> _Work item_
How many lines below hold the string "none"? Report that number alone.

> _Records shown_

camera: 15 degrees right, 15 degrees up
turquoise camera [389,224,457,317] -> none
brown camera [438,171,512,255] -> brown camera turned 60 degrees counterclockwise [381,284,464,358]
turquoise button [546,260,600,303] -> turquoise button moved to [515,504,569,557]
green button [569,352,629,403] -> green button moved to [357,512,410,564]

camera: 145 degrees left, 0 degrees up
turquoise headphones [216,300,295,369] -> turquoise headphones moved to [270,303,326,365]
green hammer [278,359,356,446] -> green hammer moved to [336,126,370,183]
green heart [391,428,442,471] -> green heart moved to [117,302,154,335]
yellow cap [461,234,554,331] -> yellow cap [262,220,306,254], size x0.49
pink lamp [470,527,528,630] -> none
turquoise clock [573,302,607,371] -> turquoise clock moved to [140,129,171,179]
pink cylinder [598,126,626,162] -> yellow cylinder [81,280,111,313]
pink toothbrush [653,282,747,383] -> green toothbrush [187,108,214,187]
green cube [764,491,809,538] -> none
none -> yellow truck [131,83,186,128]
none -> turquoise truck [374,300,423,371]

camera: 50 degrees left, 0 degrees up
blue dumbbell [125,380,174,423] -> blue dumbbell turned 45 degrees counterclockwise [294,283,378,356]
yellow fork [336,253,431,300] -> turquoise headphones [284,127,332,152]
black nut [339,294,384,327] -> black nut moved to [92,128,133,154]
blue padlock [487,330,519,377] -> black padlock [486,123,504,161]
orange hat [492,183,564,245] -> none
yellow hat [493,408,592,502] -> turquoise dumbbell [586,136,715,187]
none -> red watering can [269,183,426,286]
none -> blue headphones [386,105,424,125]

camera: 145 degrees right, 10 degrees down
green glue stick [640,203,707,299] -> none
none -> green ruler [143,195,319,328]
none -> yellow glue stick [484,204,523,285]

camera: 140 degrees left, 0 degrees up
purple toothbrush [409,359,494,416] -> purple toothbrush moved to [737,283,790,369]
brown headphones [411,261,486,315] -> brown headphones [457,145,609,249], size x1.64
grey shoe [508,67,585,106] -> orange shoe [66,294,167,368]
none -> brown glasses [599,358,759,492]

> _Answer_
12